Start of LISTED RECORDS

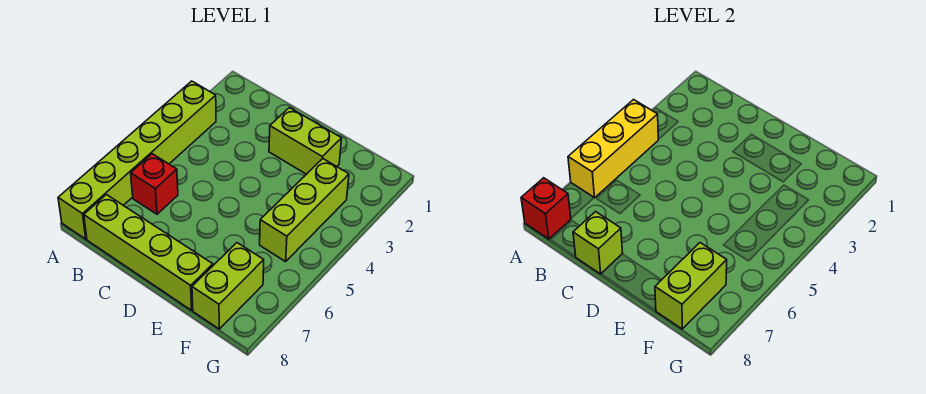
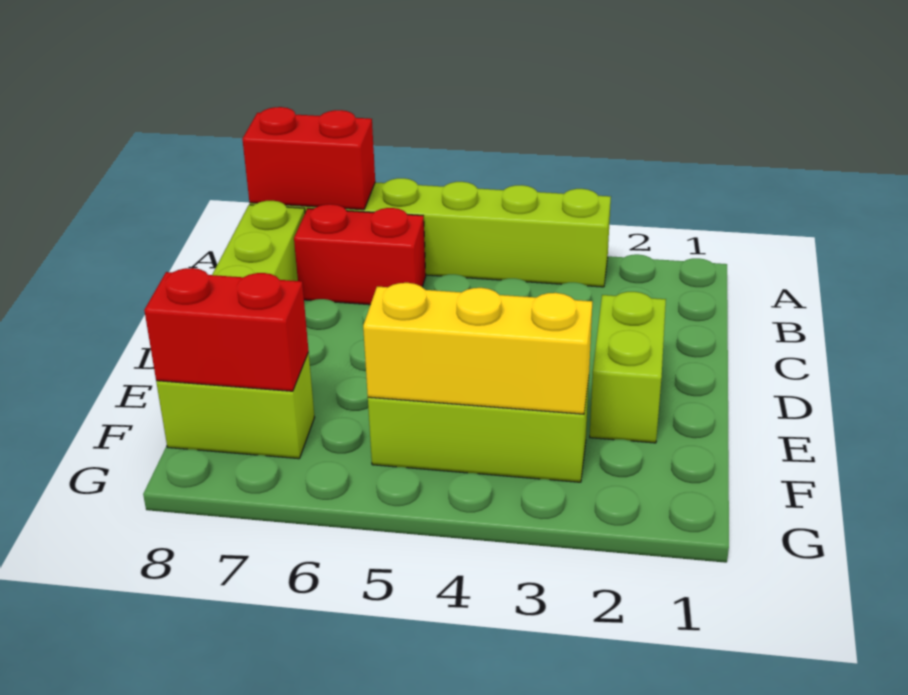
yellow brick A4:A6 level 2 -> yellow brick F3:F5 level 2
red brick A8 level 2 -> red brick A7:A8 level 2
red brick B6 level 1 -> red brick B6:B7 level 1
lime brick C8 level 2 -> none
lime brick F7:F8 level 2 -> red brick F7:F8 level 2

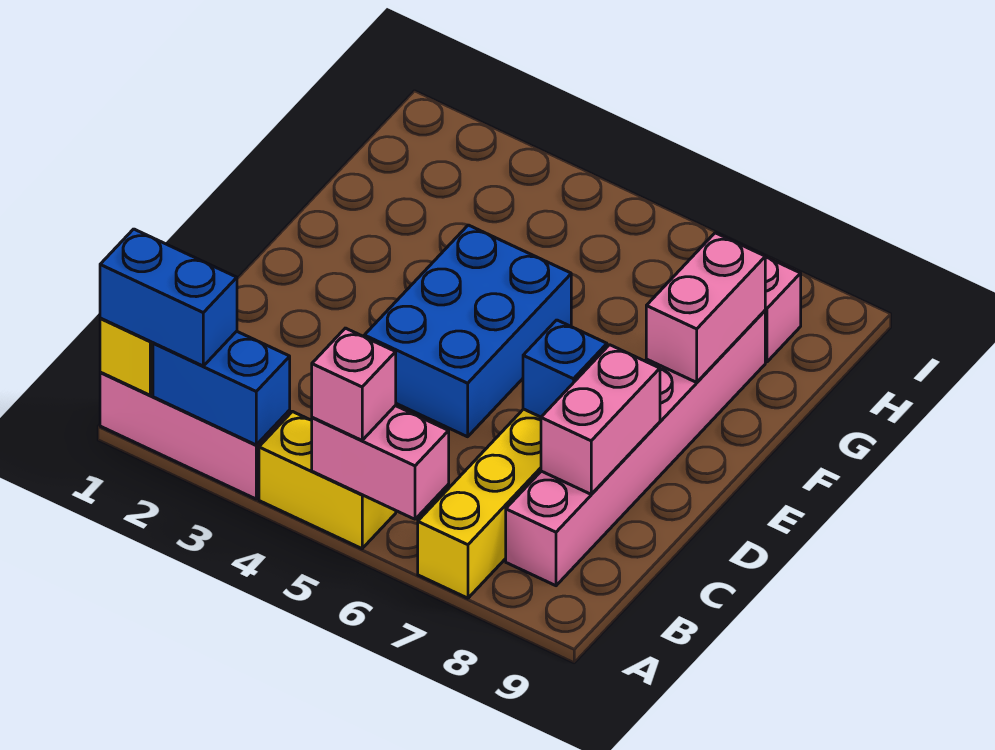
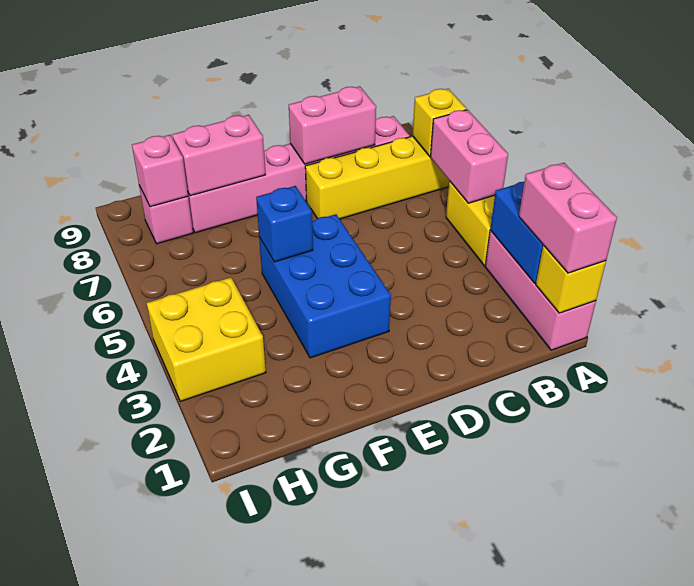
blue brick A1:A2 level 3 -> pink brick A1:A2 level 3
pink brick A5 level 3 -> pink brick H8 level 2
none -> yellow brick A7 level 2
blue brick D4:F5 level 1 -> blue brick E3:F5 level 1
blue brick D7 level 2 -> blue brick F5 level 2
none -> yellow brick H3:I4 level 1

End of LISTED RECORDS

Check each line of the listing for "blue", and copy the ones that hold it.

blue brick A1:A2 level 3 -> pink brick A1:A2 level 3
blue brick D4:F5 level 1 -> blue brick E3:F5 level 1
blue brick D7 level 2 -> blue brick F5 level 2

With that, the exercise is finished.